___ TASK INPUTS

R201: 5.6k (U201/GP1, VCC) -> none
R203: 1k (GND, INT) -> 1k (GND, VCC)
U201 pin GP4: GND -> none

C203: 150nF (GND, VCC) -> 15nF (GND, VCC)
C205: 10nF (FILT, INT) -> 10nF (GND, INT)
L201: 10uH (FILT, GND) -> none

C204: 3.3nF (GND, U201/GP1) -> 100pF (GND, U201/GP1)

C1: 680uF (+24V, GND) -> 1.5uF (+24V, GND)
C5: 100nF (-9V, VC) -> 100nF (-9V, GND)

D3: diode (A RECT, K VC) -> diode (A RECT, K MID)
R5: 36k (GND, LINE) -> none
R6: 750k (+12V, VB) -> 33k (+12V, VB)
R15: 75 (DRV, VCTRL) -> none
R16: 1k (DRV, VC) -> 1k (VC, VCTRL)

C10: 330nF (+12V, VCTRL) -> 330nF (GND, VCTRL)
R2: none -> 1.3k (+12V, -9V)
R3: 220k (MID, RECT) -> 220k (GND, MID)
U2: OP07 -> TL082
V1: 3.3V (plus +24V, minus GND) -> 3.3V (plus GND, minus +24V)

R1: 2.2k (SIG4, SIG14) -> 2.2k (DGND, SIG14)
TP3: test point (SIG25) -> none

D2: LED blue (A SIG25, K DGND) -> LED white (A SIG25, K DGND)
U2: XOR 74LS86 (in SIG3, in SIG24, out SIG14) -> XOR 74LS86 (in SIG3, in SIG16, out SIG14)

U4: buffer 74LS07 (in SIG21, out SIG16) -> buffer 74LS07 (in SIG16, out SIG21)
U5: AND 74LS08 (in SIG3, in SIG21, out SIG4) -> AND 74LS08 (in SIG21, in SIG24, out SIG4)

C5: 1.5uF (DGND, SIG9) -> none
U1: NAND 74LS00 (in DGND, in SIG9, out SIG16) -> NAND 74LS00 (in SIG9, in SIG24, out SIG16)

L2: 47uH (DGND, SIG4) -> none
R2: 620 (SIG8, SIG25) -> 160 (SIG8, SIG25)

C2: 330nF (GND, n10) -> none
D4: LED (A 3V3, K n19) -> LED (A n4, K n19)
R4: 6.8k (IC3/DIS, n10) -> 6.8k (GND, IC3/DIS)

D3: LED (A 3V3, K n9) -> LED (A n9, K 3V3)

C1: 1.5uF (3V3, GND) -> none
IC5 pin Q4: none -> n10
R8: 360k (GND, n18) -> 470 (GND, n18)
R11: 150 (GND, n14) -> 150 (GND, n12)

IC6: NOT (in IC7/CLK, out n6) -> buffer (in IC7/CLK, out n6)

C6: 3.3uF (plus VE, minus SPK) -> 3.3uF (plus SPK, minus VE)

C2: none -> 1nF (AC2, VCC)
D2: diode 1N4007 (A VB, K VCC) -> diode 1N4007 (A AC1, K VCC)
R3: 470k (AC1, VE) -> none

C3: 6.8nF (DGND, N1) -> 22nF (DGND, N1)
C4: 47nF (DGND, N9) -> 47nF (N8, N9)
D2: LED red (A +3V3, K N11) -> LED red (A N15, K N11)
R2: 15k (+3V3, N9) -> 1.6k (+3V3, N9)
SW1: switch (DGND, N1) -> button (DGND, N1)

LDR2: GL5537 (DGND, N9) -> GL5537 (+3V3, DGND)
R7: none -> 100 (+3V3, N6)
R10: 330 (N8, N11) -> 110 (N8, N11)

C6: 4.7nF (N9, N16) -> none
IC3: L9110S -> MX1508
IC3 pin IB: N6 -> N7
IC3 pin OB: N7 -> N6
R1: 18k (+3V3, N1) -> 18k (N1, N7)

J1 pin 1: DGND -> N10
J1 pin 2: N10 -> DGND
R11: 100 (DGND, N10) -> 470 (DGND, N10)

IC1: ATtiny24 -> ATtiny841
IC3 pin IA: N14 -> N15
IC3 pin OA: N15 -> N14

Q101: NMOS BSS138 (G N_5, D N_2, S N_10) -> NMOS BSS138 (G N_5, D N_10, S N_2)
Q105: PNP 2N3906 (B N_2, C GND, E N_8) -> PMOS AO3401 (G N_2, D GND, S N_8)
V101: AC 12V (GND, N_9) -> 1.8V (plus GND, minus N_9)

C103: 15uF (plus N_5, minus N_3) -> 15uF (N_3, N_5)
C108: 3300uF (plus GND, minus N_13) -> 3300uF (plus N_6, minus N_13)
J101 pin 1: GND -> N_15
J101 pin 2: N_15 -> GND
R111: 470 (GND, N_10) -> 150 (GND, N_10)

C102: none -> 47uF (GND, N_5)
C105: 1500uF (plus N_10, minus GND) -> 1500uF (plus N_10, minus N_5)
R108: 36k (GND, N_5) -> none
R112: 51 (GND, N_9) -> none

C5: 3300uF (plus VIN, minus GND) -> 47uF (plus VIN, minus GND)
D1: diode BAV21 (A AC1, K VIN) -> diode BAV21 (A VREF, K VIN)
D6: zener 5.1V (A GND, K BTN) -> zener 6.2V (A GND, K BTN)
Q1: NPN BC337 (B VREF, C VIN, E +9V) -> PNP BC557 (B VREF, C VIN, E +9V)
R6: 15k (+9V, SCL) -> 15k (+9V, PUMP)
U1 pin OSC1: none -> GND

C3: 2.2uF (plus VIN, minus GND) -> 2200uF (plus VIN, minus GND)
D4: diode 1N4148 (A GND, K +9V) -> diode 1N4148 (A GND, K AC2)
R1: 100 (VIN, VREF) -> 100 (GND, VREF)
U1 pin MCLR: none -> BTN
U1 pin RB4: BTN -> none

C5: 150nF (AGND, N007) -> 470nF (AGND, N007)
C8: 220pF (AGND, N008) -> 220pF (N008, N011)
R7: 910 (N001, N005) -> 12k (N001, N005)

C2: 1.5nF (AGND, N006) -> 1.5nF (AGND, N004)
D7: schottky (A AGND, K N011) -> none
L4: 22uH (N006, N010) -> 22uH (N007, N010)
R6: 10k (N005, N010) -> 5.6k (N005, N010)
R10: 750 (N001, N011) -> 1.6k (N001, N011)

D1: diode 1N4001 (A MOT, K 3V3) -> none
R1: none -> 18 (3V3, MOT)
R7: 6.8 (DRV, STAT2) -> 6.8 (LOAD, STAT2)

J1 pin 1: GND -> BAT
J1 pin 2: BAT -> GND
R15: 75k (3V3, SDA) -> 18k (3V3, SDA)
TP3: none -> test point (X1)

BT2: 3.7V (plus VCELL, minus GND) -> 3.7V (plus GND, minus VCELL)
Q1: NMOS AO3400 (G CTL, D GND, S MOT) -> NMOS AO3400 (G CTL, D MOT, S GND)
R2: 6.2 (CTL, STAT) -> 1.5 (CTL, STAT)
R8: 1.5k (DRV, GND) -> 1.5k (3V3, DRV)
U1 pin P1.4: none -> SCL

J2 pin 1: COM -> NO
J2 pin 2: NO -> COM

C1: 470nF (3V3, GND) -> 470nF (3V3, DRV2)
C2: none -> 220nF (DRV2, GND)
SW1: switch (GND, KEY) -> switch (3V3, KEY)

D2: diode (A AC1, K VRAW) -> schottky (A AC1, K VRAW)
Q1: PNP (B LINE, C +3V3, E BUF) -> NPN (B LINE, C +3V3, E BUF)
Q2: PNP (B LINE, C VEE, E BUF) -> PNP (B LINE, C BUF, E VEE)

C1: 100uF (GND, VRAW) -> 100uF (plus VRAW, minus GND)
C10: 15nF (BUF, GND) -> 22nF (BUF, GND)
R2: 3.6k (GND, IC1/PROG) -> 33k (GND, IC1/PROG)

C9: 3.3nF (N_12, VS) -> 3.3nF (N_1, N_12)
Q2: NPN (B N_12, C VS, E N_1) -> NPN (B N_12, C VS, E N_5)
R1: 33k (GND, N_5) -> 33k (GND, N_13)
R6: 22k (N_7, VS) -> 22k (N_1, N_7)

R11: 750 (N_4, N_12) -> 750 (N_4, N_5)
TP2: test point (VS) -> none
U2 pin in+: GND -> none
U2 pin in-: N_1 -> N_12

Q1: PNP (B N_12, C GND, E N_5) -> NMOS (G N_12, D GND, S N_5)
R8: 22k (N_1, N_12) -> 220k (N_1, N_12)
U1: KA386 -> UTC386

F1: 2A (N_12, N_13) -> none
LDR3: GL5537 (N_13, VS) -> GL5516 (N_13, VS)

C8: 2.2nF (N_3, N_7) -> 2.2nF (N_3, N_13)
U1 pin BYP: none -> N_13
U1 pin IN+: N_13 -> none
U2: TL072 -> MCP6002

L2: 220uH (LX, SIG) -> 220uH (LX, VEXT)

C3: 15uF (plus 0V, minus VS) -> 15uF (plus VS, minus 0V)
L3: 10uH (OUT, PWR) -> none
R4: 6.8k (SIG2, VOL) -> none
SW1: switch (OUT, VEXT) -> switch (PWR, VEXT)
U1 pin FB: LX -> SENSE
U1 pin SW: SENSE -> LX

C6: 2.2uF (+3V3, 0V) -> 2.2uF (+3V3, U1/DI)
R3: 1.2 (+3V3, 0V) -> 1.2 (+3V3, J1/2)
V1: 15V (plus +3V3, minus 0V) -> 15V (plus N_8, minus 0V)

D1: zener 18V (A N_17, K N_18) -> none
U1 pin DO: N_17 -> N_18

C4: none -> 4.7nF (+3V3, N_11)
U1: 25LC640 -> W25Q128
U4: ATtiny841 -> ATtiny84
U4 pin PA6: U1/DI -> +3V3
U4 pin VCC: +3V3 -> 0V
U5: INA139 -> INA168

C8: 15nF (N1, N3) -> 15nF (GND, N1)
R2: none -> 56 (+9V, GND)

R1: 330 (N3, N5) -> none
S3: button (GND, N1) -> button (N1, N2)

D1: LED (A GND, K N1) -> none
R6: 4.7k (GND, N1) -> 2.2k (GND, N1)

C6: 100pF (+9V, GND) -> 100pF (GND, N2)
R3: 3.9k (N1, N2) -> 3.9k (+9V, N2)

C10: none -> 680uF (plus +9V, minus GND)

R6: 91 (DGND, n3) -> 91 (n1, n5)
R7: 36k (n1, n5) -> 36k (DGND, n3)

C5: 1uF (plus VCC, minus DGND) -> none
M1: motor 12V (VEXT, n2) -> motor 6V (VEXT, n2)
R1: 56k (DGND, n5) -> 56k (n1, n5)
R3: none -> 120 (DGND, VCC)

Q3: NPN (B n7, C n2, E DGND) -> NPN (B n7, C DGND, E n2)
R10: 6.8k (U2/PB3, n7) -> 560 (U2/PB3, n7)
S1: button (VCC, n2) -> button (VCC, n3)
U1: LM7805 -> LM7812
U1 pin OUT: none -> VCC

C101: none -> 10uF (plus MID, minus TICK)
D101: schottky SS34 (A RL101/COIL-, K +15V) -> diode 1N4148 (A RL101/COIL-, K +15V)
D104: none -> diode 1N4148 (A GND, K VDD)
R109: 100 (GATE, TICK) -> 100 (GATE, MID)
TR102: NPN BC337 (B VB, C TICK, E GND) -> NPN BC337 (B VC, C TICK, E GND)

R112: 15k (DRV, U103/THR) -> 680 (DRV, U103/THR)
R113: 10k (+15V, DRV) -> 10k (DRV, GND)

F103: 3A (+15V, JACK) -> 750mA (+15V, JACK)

______

→ **THE TASK**:
Among the records above, extract exactly the lines from the line with "U2: TL072 -> MCP6002" to the line with "U4 pin VCC: +3V3 -> 0V", both lines included, and leave out the rest.

→ **OUTPUT OF THE EXERCISE**:
U2: TL072 -> MCP6002

L2: 220uH (LX, SIG) -> 220uH (LX, VEXT)

C3: 15uF (plus 0V, minus VS) -> 15uF (plus VS, minus 0V)
L3: 10uH (OUT, PWR) -> none
R4: 6.8k (SIG2, VOL) -> none
SW1: switch (OUT, VEXT) -> switch (PWR, VEXT)
U1 pin FB: LX -> SENSE
U1 pin SW: SENSE -> LX

C6: 2.2uF (+3V3, 0V) -> 2.2uF (+3V3, U1/DI)
R3: 1.2 (+3V3, 0V) -> 1.2 (+3V3, J1/2)
V1: 15V (plus +3V3, minus 0V) -> 15V (plus N_8, minus 0V)

D1: zener 18V (A N_17, K N_18) -> none
U1 pin DO: N_17 -> N_18

C4: none -> 4.7nF (+3V3, N_11)
U1: 25LC640 -> W25Q128
U4: ATtiny841 -> ATtiny84
U4 pin PA6: U1/DI -> +3V3
U4 pin VCC: +3V3 -> 0V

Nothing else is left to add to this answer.